§ Given data:
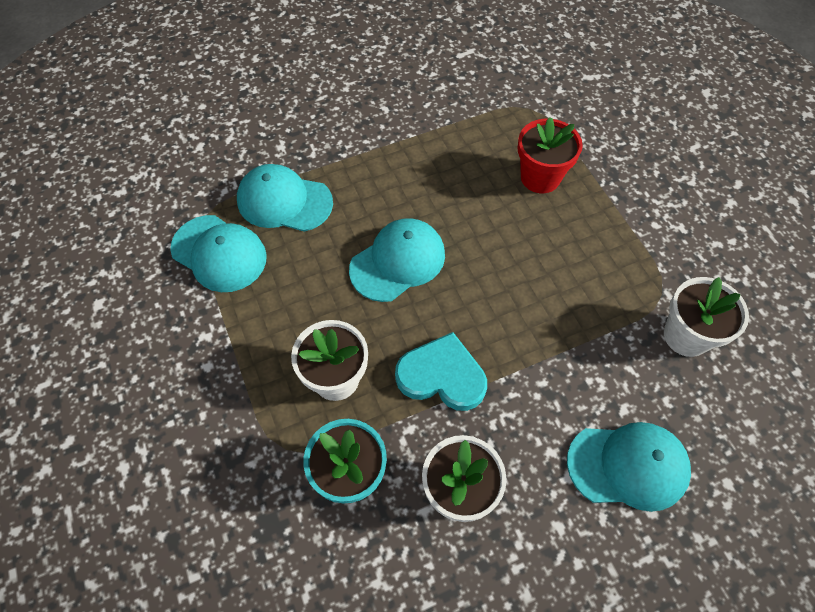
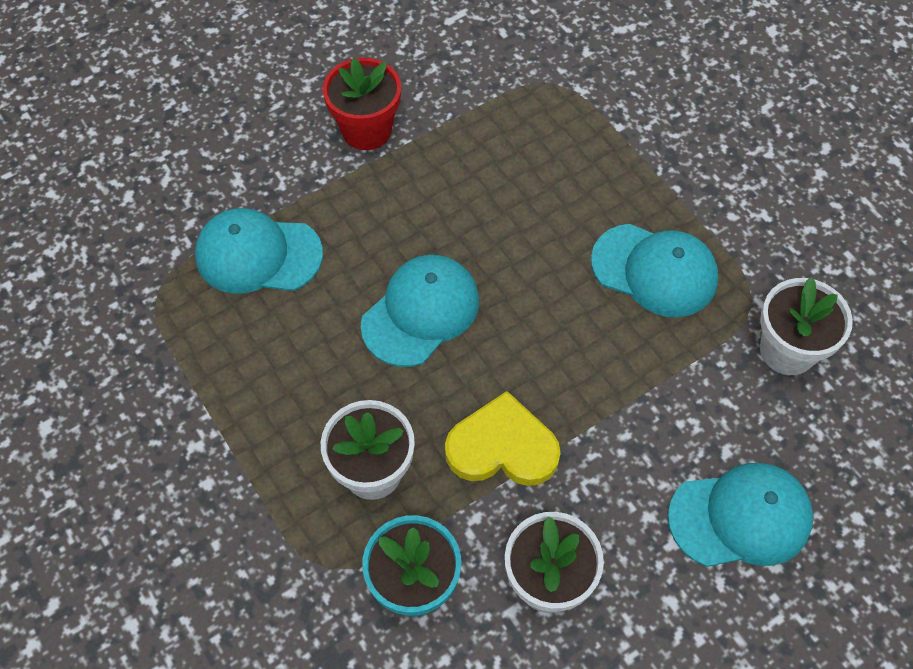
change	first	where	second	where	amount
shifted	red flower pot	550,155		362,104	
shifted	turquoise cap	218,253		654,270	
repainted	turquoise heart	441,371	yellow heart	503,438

§ Your assignment:
Any picture in the material is to be left out, and everything else is to be retyped as is.

§ Solution to this task:
change	first	where	second	where	amount
shifted	red flower pot	550,155		362,104	
shifted	turquoise cap	218,253		654,270	
repainted	turquoise heart	441,371	yellow heart	503,438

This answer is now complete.